Instance contour data:
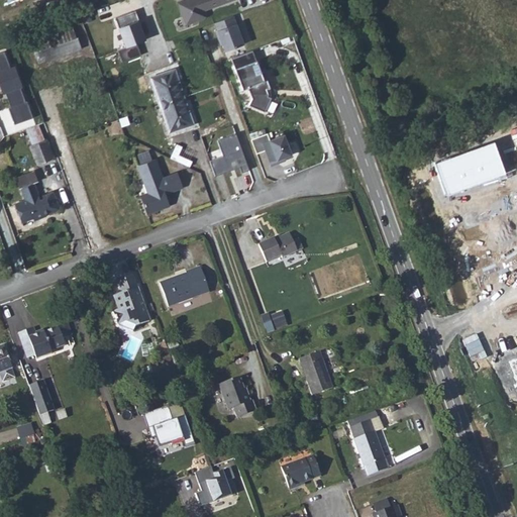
[(232,0),(184,0),(177,3),(186,25),(204,18),(206,15),(204,11),(232,0)]
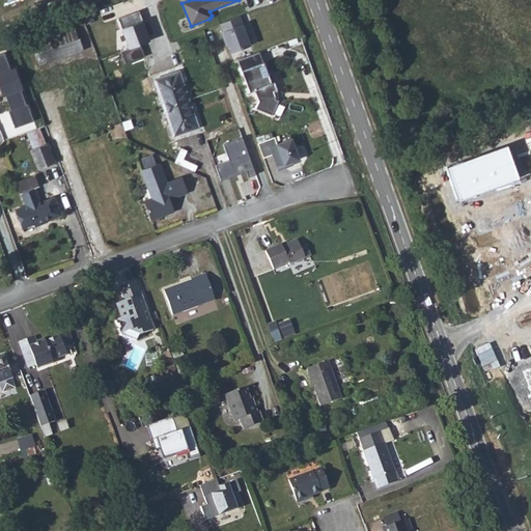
[(118,19),(130,49),(140,45),(149,42),(142,22),(143,22),(139,10),(118,19)]
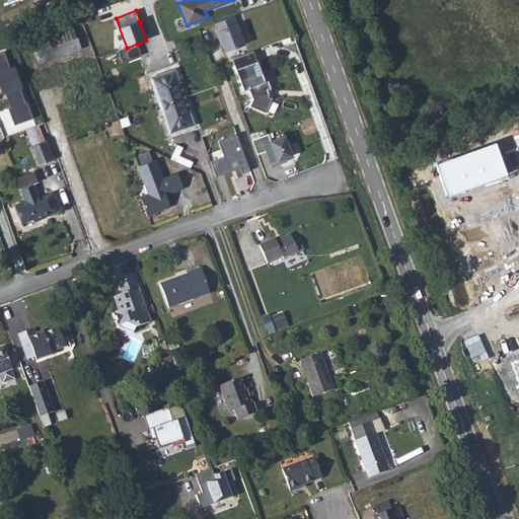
[(89,15),(82,17),(85,24),(92,21),(89,15)]
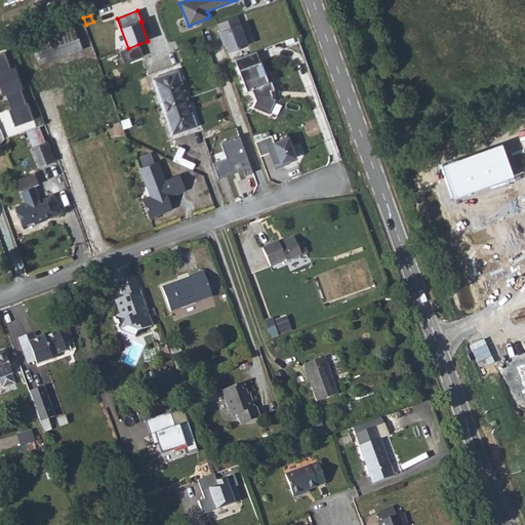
[(247,45),(237,16),(217,24),(220,31),(218,32),(221,40),(224,39),(226,45),(228,52),(247,45)]
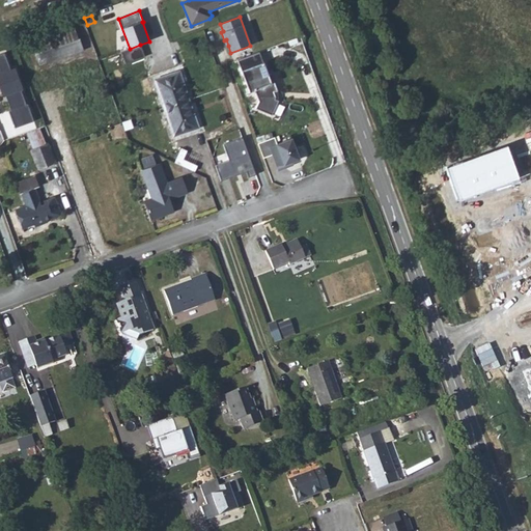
[(82,49),(75,29),(33,44),(39,63),(82,49)]
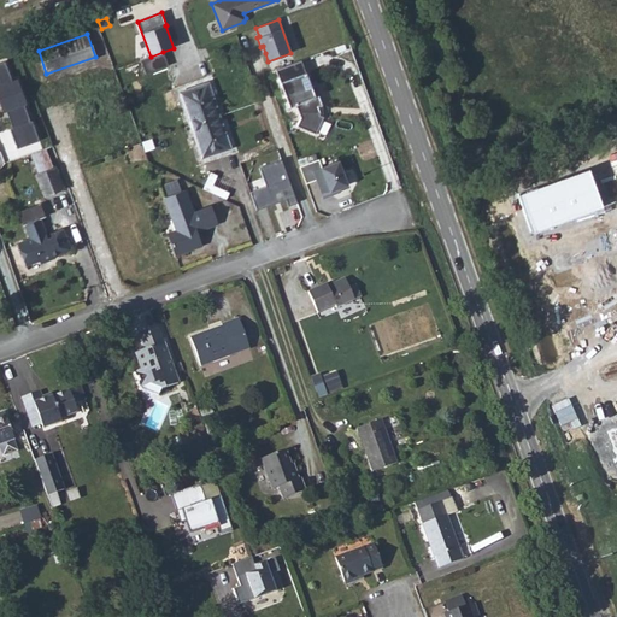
[(151,57),(140,60),(146,75),(169,66),(163,52),(151,57)]
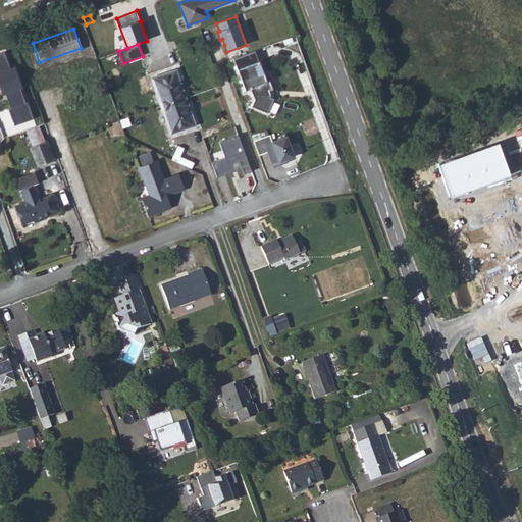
[(255,51),(233,59),(246,91),(251,89),(255,99),(251,106),(267,113),(273,99),(270,97),(271,95),(269,90),(272,89),(266,72),(263,73),(255,51)]
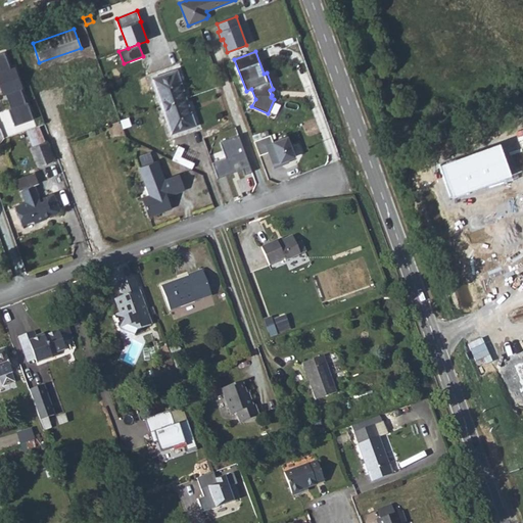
[(4,52),(0,53),(0,88),(2,95),(5,94),(10,108),(8,109),(14,127),(33,120),(27,102),(26,103),(20,88),(22,87),(15,67),(10,69),(4,52)]
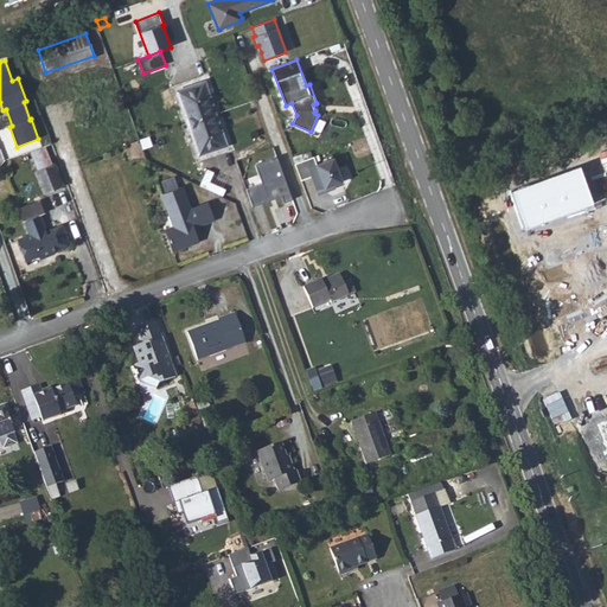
[(187,123),(216,114),(205,82),(177,91),(187,123)]
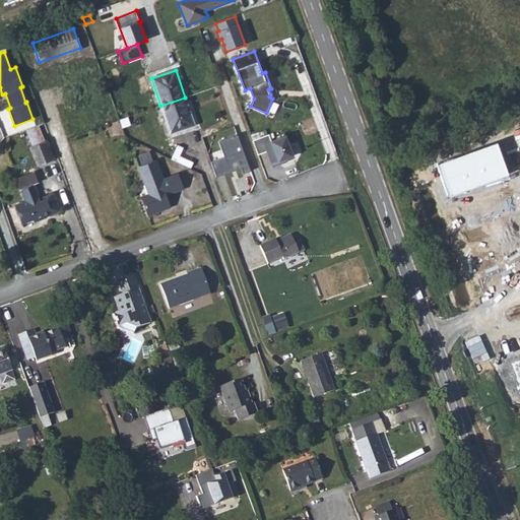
[(185,98),(160,106),(170,133),(194,125),(185,98)]
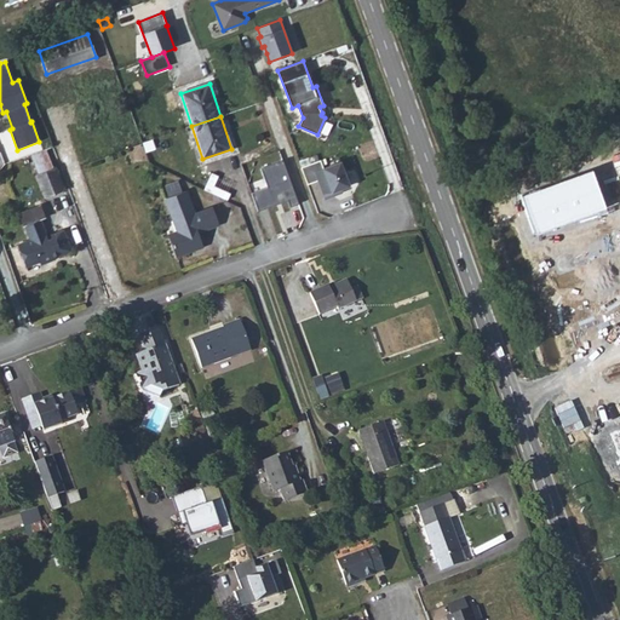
[(35,165),(39,174),(53,168),(50,159),(35,165)]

■ REQUIREMENT ■
The entries are to be restated word for word, with pictures omitted.

■ SOLUTION FOR THIS PROBLEM ■
[(232,0),(184,0),(177,3),(186,25),(204,18),(206,15),(204,11),(232,0)]
[(118,19),(130,49),(140,45),(149,42),(142,22),(143,22),(139,10),(118,19)]
[(89,15),(82,17),(85,24),(92,21),(89,15)]
[(247,45),(237,16),(217,24),(220,31),(218,32),(221,40),(224,39),(226,45),(228,52),(247,45)]
[(82,49),(75,29),(33,44),(39,63),(82,49)]
[(151,57),(140,60),(146,75),(169,66),(163,52),(151,57)]
[(255,51),(233,59),(246,91),(251,89),(255,99),(251,106),(267,113),(273,99),(270,97),(271,95),(269,90),(272,89),(266,72),(263,73),(255,51)]
[(4,52),(0,53),(0,88),(2,95),(5,94),(10,108),(8,109),(14,127),(33,120),(27,102),(26,103),(20,88),(22,87),(15,67),(10,69),(4,52)]
[(187,123),(216,114),(205,82),(177,91),(187,123)]
[(185,98),(160,106),(170,133),(194,125),(185,98)]
[(35,165),(39,174),(53,168),(50,159),(35,165)]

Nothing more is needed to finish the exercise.